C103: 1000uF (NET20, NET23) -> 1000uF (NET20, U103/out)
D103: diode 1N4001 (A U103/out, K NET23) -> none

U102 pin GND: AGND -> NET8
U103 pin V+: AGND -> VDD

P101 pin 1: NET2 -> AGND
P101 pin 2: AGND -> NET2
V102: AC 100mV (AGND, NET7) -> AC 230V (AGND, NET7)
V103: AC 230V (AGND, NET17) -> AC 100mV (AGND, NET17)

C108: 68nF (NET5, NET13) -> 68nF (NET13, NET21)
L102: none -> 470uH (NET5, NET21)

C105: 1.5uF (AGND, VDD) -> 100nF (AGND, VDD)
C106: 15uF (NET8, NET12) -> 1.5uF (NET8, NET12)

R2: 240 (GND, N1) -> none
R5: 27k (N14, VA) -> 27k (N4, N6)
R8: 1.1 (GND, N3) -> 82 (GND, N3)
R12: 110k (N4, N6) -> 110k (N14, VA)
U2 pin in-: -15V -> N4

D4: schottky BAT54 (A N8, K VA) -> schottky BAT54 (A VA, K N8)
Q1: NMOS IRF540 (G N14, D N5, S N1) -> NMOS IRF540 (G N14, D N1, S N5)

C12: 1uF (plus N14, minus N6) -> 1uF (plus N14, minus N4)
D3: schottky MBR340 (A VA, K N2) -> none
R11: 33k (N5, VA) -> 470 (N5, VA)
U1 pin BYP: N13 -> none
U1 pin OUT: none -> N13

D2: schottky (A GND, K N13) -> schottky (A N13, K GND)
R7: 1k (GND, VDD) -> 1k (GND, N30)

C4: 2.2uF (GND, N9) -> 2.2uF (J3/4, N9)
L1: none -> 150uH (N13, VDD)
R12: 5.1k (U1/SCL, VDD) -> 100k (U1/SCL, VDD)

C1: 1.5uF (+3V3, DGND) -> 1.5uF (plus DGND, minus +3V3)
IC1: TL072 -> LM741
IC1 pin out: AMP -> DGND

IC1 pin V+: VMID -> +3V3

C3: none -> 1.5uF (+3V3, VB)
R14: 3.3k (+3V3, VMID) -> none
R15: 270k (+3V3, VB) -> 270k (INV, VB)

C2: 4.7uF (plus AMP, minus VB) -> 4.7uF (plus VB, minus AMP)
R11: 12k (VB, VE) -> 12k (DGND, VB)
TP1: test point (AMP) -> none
****
# [Task details]
Write the material above out in full, exactly as it reads.

# [Written response]
C103: 1000uF (NET20, NET23) -> 1000uF (NET20, U103/out)
D103: diode 1N4001 (A U103/out, K NET23) -> none

U102 pin GND: AGND -> NET8
U103 pin V+: AGND -> VDD

P101 pin 1: NET2 -> AGND
P101 pin 2: AGND -> NET2
V102: AC 100mV (AGND, NET7) -> AC 230V (AGND, NET7)
V103: AC 230V (AGND, NET17) -> AC 100mV (AGND, NET17)

C108: 68nF (NET5, NET13) -> 68nF (NET13, NET21)
L102: none -> 470uH (NET5, NET21)

C105: 1.5uF (AGND, VDD) -> 100nF (AGND, VDD)
C106: 15uF (NET8, NET12) -> 1.5uF (NET8, NET12)

R2: 240 (GND, N1) -> none
R5: 27k (N14, VA) -> 27k (N4, N6)
R8: 1.1 (GND, N3) -> 82 (GND, N3)
R12: 110k (N4, N6) -> 110k (N14, VA)
U2 pin in-: -15V -> N4

D4: schottky BAT54 (A N8, K VA) -> schottky BAT54 (A VA, K N8)
Q1: NMOS IRF540 (G N14, D N5, S N1) -> NMOS IRF540 (G N14, D N1, S N5)

C12: 1uF (plus N14, minus N6) -> 1uF (plus N14, minus N4)
D3: schottky MBR340 (A VA, K N2) -> none
R11: 33k (N5, VA) -> 470 (N5, VA)
U1 pin BYP: N13 -> none
U1 pin OUT: none -> N13

D2: schottky (A GND, K N13) -> schottky (A N13, K GND)
R7: 1k (GND, VDD) -> 1k (GND, N30)

C4: 2.2uF (GND, N9) -> 2.2uF (J3/4, N9)
L1: none -> 150uH (N13, VDD)
R12: 5.1k (U1/SCL, VDD) -> 100k (U1/SCL, VDD)

C1: 1.5uF (+3V3, DGND) -> 1.5uF (plus DGND, minus +3V3)
IC1: TL072 -> LM741
IC1 pin out: AMP -> DGND

IC1 pin V+: VMID -> +3V3

C3: none -> 1.5uF (+3V3, VB)
R14: 3.3k (+3V3, VMID) -> none
R15: 270k (+3V3, VB) -> 270k (INV, VB)

C2: 4.7uF (plus AMP, minus VB) -> 4.7uF (plus VB, minus AMP)
R11: 12k (VB, VE) -> 12k (DGND, VB)
TP1: test point (AMP) -> none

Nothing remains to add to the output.